Only the lines containing "moved" should appear in the answer, copied from the listing below.

[Available data]:
BEGIN
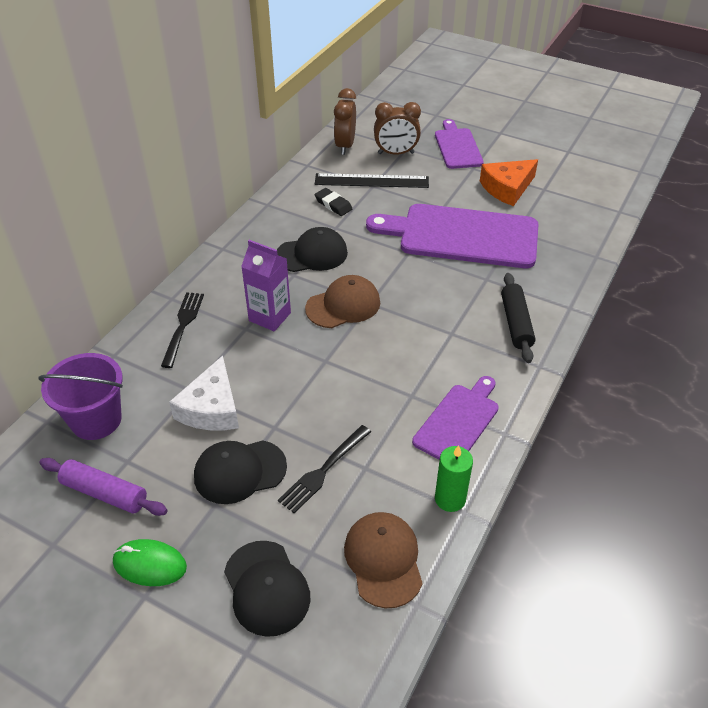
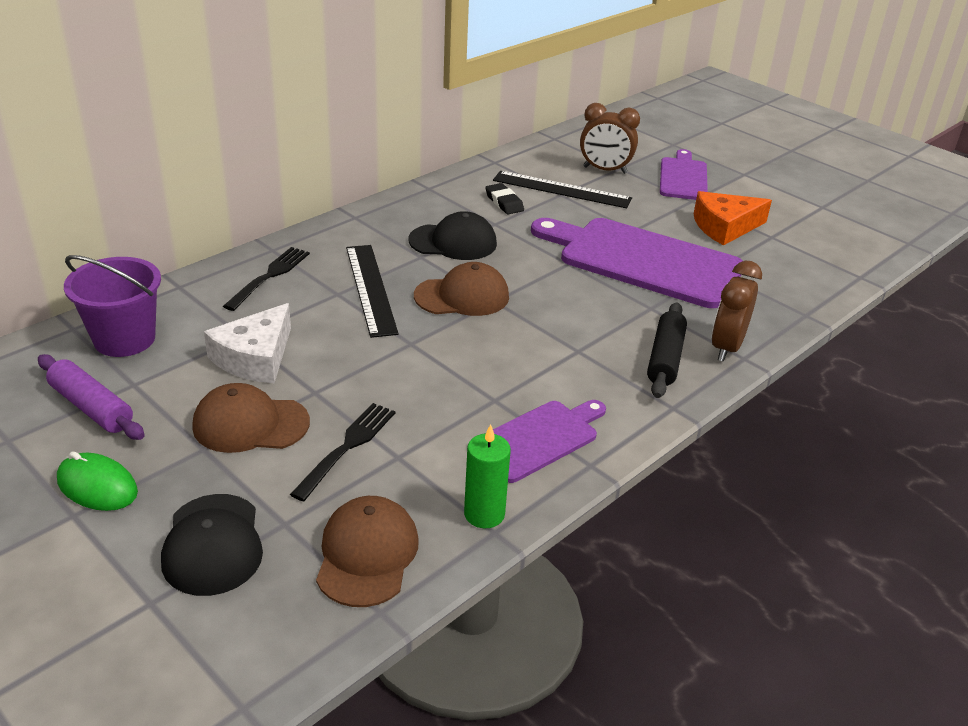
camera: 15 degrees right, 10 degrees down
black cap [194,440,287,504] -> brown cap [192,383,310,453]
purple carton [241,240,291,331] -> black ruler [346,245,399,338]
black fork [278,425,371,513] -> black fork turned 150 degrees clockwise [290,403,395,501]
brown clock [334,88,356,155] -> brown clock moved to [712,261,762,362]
END
BEGIN
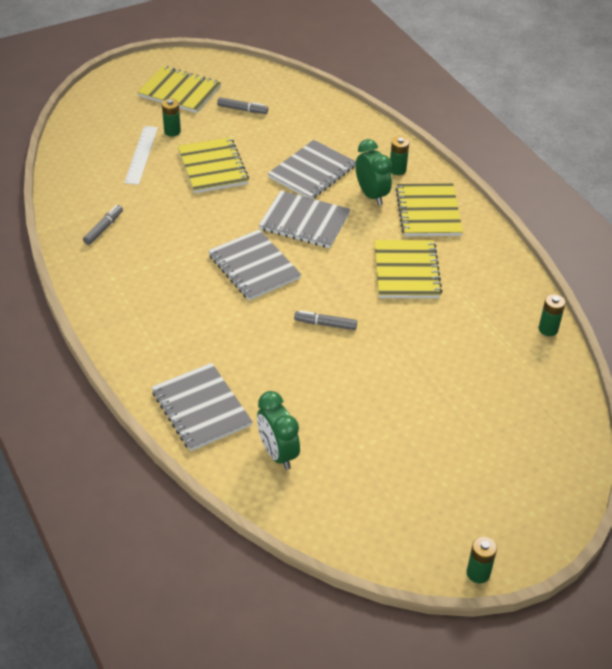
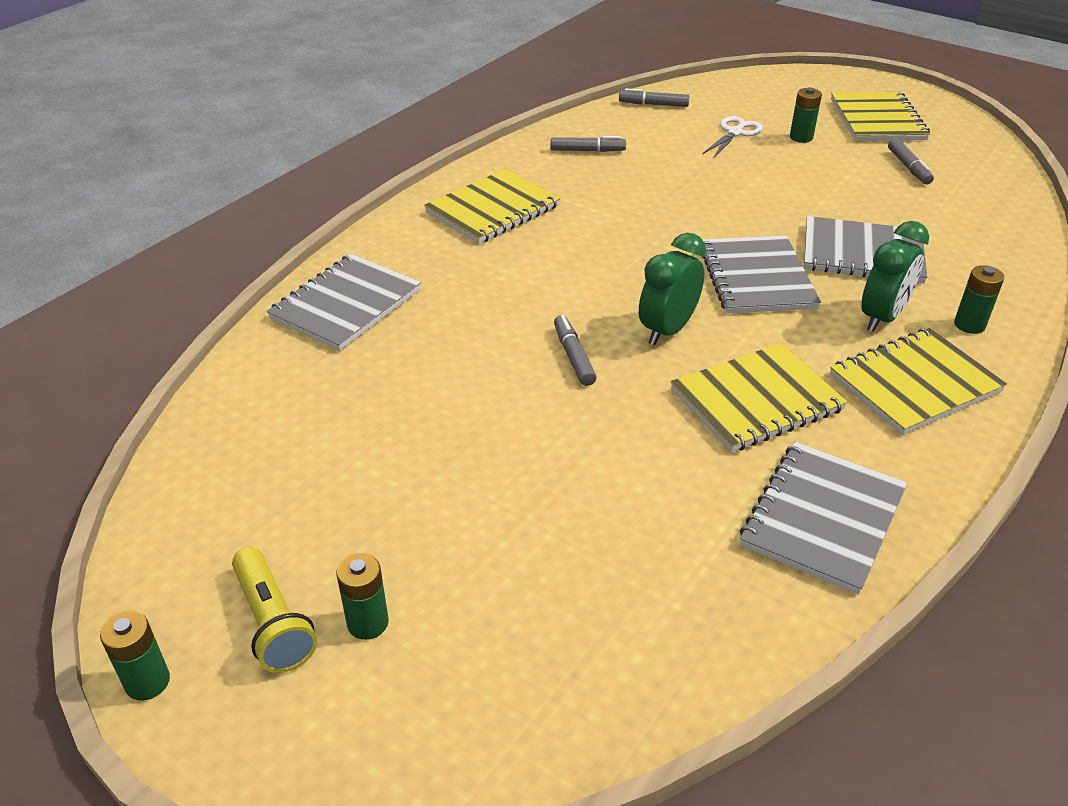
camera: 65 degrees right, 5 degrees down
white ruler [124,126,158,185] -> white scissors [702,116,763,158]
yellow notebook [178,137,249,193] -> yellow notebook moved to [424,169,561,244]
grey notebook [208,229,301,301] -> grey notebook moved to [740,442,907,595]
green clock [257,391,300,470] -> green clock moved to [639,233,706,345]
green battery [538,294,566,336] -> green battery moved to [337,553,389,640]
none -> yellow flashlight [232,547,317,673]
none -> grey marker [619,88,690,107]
END
[Your solution]:
brown clock [334,88,356,155] -> brown clock moved to [712,261,762,362]
yellow notebook [178,137,249,193] -> yellow notebook moved to [424,169,561,244]
grey notebook [208,229,301,301] -> grey notebook moved to [740,442,907,595]
green clock [257,391,300,470] -> green clock moved to [639,233,706,345]
green battery [538,294,566,336] -> green battery moved to [337,553,389,640]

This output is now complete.